What needs to be done: Among the entries below, one stretch runs from the line that contains "cyan line: (258, 874) -> (212, 430), moved" through the line that contains "cyan triangle: (800, 376)". Repeat that stretch exactly, ends included, and only that.

Input data:
++++
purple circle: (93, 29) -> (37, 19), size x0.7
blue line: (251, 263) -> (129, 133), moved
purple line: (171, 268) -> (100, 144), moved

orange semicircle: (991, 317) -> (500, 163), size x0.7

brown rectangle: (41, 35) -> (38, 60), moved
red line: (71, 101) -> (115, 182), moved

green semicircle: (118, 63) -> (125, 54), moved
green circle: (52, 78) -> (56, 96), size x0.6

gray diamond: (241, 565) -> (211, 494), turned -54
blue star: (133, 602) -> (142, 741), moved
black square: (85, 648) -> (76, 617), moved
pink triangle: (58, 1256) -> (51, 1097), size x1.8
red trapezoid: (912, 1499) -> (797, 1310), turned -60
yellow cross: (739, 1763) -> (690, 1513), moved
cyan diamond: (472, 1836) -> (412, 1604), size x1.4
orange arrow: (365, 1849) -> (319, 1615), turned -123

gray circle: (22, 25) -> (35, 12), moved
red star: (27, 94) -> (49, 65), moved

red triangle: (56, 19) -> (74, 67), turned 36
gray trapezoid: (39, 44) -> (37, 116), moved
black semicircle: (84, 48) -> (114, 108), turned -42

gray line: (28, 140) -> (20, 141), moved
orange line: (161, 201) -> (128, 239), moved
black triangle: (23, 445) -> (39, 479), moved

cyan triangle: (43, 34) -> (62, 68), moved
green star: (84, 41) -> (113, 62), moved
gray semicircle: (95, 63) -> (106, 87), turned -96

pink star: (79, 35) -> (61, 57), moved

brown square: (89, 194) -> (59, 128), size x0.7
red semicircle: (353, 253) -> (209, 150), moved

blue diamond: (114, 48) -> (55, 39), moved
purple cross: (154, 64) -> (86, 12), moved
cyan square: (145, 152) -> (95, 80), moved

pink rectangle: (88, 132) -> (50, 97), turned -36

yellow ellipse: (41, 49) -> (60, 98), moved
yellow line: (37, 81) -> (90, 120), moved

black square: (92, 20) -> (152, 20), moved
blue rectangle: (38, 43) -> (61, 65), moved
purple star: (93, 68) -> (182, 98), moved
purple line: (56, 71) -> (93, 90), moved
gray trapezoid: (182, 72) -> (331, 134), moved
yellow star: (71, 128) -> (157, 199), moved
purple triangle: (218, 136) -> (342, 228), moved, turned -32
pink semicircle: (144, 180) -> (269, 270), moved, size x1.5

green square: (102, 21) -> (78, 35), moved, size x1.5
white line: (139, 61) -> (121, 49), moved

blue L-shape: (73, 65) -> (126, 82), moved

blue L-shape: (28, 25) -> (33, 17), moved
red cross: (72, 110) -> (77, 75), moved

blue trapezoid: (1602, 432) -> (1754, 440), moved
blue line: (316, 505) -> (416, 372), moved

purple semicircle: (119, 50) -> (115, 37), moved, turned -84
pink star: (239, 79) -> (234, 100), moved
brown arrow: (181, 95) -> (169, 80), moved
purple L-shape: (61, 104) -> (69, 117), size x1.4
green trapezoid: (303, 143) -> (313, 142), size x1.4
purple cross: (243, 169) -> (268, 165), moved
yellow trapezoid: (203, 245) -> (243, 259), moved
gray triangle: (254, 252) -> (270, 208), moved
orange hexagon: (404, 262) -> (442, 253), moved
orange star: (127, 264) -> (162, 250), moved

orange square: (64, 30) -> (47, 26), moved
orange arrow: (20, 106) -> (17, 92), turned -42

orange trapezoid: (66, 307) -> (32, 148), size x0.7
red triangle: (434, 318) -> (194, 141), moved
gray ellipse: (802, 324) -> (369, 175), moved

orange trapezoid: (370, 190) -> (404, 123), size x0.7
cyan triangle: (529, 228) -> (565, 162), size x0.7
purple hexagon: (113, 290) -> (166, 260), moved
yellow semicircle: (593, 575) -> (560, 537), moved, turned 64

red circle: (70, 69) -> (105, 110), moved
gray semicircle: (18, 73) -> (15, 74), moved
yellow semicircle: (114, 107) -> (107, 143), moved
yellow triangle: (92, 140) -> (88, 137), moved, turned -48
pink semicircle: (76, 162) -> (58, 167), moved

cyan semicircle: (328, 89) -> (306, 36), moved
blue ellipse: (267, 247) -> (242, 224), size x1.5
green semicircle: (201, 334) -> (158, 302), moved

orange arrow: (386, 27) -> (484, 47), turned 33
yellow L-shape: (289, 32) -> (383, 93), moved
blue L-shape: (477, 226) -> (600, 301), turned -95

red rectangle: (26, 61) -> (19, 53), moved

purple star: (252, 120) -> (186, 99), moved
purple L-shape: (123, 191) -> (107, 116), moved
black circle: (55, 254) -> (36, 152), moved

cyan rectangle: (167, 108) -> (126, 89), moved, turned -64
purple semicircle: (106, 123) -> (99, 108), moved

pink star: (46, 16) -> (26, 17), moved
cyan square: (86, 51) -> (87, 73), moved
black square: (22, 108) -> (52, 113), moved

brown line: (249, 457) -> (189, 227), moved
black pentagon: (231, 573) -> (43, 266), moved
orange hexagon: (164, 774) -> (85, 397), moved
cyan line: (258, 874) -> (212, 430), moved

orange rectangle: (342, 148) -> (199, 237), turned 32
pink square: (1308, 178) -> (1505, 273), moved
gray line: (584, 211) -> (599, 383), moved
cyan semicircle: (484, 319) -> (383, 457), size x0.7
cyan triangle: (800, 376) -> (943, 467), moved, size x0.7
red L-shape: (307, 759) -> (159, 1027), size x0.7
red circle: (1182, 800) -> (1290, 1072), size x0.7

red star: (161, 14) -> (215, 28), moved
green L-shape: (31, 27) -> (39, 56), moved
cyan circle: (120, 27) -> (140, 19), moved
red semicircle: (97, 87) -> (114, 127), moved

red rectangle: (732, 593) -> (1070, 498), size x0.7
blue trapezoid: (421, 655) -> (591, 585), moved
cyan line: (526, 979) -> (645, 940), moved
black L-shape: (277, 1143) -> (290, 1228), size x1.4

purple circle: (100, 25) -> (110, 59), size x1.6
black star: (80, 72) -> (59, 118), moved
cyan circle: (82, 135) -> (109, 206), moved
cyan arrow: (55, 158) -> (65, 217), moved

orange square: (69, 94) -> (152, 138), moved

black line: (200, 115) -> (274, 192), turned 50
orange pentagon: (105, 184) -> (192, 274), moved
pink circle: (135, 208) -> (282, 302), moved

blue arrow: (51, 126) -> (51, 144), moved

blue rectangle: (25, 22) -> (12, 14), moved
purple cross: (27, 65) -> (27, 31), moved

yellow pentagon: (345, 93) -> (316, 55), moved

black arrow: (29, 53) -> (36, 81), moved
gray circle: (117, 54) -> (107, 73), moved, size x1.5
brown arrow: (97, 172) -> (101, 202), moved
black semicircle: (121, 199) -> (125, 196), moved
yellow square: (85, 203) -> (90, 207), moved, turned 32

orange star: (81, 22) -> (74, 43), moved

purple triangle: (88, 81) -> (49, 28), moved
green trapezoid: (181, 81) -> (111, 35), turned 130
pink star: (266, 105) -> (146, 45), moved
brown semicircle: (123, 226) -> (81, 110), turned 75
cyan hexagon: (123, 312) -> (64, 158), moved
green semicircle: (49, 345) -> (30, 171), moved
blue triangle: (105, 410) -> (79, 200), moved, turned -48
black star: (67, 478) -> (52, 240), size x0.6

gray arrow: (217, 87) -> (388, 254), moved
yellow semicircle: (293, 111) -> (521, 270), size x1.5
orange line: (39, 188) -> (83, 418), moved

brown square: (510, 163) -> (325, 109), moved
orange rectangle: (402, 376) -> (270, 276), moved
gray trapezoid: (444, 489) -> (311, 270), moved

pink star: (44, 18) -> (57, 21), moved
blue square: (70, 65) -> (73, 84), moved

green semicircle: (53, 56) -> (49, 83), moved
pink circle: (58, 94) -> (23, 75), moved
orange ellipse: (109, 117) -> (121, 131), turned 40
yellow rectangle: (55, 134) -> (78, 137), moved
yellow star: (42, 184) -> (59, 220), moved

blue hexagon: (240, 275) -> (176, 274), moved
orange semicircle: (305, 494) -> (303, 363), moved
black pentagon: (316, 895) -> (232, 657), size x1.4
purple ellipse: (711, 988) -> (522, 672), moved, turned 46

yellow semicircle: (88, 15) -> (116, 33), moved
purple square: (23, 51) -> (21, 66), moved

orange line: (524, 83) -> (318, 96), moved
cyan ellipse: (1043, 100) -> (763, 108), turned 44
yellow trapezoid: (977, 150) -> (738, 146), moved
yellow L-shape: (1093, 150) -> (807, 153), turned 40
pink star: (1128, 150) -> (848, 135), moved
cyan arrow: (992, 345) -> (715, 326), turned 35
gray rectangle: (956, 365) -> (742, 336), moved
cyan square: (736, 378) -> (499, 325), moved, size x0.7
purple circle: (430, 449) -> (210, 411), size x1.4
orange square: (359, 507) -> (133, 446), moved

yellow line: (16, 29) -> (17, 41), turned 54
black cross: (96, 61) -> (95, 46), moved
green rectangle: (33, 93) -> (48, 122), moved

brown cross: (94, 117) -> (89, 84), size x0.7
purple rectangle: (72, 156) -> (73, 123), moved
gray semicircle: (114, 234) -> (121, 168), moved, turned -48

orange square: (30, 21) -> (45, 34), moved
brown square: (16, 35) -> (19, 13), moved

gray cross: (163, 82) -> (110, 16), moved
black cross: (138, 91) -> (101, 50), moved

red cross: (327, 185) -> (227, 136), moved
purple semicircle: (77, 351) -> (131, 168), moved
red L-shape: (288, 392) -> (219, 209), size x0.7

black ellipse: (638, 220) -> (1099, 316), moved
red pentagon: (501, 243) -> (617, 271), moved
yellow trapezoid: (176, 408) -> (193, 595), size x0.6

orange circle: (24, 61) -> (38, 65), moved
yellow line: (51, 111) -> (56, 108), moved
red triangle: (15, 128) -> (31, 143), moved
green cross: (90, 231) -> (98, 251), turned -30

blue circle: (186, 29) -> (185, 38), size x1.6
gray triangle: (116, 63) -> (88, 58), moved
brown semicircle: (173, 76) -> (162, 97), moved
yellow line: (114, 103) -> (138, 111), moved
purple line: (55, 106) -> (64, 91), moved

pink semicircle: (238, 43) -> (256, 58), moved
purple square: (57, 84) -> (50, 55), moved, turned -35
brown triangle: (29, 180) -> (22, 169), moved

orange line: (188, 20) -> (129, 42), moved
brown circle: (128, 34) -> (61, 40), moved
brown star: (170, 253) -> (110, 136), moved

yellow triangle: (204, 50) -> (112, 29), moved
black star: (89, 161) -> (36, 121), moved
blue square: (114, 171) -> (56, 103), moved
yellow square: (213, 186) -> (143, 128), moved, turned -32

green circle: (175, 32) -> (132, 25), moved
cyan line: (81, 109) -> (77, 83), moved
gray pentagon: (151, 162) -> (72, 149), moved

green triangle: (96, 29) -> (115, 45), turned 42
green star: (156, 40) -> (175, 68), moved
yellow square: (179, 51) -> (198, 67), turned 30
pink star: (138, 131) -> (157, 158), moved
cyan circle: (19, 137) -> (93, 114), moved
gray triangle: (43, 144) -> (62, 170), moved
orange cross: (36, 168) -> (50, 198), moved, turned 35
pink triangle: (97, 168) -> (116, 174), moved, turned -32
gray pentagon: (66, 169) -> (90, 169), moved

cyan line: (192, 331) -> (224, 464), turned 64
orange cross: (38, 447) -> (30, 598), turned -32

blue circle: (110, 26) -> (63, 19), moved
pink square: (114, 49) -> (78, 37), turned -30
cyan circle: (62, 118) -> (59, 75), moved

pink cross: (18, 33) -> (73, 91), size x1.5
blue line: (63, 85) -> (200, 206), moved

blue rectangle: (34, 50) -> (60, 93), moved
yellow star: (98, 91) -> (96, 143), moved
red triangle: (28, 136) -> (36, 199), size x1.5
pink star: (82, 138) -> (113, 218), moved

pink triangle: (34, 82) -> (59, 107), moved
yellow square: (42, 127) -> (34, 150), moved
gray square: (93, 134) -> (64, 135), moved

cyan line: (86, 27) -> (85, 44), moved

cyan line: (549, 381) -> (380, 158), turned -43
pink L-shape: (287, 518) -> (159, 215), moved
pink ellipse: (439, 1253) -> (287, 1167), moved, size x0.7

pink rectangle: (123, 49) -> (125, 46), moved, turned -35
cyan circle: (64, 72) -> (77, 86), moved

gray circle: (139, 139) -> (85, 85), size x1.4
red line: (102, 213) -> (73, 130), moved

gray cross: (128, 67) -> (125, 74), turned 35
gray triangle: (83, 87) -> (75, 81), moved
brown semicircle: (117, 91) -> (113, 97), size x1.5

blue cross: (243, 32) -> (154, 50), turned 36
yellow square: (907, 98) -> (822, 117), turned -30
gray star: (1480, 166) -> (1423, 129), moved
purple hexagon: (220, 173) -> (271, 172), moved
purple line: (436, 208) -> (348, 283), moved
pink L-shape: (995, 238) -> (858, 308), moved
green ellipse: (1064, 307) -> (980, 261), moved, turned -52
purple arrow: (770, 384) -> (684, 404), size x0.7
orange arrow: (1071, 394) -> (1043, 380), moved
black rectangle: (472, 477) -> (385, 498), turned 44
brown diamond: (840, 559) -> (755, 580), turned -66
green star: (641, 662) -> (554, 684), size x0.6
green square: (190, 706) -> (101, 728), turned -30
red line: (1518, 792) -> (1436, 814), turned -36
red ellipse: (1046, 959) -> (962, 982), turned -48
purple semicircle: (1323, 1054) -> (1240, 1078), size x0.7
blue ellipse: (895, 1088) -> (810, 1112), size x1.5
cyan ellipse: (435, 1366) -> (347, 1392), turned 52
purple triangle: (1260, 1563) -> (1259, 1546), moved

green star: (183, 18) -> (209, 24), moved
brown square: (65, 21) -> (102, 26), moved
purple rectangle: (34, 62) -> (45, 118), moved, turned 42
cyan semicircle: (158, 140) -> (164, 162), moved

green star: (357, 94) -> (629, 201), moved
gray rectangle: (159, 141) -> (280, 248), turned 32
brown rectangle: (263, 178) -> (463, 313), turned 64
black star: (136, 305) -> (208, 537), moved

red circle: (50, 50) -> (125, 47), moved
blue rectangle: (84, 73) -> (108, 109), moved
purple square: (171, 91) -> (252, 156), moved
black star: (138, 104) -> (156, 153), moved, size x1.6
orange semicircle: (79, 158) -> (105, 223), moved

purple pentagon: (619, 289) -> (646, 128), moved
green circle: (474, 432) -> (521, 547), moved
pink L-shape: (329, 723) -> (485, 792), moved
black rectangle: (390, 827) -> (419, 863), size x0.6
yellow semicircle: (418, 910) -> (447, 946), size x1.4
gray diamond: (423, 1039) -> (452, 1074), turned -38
++++
Result for this exercise:
cyan line: (258, 874) -> (212, 430), moved

orange rectangle: (342, 148) -> (199, 237), turned 32
pink square: (1308, 178) -> (1505, 273), moved
gray line: (584, 211) -> (599, 383), moved
cyan semicircle: (484, 319) -> (383, 457), size x0.7
cyan triangle: (800, 376) -> (943, 467), moved, size x0.7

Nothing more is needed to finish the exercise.